Segment Open
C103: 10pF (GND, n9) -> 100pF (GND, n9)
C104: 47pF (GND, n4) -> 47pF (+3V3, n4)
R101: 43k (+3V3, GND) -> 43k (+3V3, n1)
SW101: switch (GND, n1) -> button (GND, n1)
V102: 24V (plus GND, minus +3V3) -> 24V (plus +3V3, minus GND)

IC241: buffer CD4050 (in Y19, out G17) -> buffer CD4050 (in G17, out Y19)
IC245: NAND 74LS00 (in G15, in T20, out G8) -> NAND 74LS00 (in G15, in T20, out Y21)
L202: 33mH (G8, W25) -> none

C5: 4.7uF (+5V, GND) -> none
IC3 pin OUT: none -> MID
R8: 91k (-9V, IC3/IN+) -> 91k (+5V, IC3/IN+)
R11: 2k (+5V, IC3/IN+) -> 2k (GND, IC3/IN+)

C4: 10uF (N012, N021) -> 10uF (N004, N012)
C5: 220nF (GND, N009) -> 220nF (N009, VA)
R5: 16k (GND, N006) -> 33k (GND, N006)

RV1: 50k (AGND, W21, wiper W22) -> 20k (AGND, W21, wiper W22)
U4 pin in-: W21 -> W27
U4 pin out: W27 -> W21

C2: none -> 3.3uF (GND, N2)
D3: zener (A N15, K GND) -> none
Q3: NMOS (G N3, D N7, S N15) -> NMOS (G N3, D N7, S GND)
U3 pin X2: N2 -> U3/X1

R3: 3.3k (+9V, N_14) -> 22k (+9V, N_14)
Segment Closed
**Work order**
When you reach the line containing "Q3: NMOS (G" in the listing, transcribe it and every line after it exactly, through the last line, and add nothing.

**Answer to this task**
Q3: NMOS (G N3, D N7, S N15) -> NMOS (G N3, D N7, S GND)
U3 pin X2: N2 -> U3/X1

R3: 3.3k (+9V, N_14) -> 22k (+9V, N_14)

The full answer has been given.